*Written task:* Show every line in the listing below that contains the word "plastic", treating uppercase and lowercase letters as different.

--- BEGIN ---

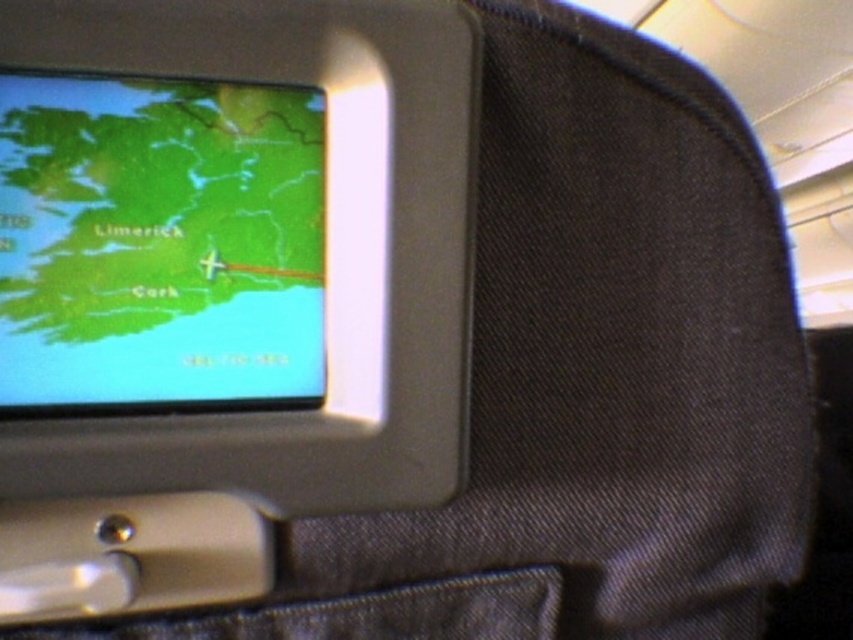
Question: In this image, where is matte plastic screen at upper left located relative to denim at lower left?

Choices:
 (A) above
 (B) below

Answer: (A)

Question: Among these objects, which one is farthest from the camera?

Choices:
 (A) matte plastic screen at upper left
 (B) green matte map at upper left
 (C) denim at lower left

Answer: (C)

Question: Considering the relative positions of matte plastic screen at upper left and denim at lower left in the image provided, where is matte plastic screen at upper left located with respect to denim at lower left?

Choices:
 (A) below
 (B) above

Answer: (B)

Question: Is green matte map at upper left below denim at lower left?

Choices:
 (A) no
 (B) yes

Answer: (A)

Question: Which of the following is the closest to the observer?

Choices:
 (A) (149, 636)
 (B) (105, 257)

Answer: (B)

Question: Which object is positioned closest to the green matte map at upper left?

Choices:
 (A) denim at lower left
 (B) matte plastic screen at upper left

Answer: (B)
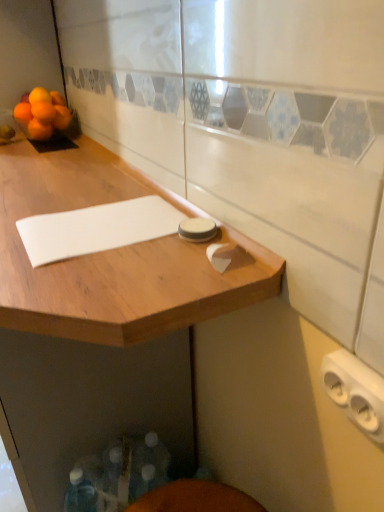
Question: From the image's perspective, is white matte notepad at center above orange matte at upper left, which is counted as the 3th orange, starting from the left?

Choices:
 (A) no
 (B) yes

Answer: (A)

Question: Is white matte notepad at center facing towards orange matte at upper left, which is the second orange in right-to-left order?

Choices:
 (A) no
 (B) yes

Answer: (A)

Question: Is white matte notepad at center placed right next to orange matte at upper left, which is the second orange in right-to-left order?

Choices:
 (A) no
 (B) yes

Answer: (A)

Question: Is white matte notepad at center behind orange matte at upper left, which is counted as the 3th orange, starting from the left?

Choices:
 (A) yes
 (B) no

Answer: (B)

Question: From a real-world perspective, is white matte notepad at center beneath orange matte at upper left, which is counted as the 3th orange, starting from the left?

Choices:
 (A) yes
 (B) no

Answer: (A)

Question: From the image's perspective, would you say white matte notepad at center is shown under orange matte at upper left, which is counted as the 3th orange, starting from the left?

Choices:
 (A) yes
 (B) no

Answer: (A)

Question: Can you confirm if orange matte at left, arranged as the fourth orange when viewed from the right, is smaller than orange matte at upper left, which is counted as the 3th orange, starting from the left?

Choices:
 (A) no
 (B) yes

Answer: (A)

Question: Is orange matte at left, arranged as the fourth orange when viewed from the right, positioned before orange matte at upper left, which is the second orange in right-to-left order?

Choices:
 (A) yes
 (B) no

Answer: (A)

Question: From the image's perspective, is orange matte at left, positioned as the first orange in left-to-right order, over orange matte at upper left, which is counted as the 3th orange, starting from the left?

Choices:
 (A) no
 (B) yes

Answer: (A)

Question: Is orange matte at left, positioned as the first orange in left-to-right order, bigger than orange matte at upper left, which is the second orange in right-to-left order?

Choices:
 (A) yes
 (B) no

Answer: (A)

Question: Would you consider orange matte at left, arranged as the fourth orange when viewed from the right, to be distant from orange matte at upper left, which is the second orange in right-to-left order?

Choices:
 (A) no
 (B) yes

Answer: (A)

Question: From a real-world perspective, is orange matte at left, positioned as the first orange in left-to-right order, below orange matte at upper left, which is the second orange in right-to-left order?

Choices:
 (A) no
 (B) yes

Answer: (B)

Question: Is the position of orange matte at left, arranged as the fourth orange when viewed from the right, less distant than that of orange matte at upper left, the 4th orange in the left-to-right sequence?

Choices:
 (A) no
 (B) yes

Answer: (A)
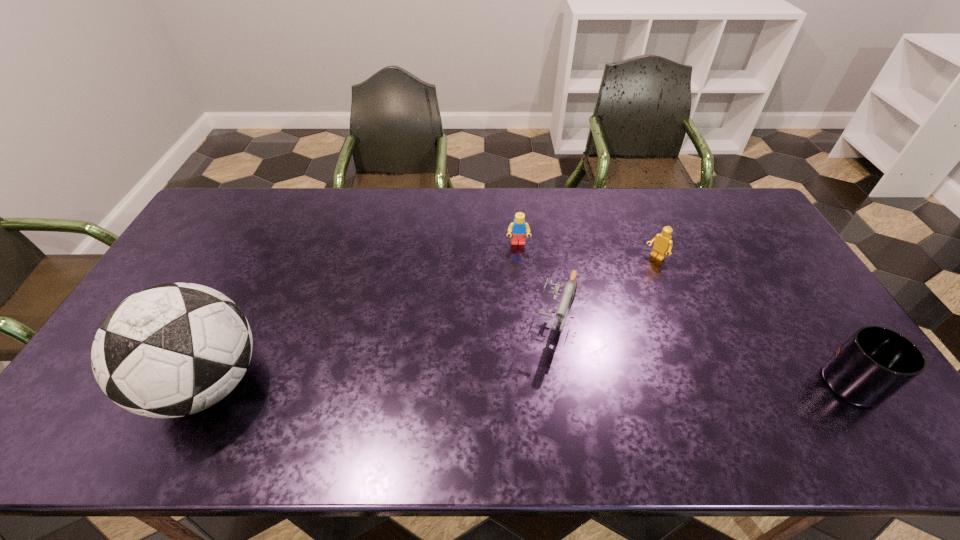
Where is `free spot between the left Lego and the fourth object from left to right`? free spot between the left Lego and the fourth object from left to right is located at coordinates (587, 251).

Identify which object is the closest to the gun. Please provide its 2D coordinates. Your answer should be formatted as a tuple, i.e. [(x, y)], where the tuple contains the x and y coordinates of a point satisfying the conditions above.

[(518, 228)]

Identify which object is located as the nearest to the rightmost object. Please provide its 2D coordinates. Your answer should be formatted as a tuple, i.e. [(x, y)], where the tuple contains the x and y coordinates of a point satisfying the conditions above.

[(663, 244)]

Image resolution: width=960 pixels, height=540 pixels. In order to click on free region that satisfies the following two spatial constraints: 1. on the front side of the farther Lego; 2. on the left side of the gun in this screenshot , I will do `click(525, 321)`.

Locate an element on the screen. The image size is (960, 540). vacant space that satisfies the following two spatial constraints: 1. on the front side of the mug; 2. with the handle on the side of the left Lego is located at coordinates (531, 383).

--- END ---

*Result for this task:*
Question: In this image, where is matte plastic screen at upper left located relative to denim at lower left?
 (A) matte plastic screen at upper left
Question: Considering the relative positions of matte plastic screen at upper left and denim at lower left in the image provided, where is matte plastic screen at upper left located with respect to denim at lower left?
 (B) matte plastic screen at upper left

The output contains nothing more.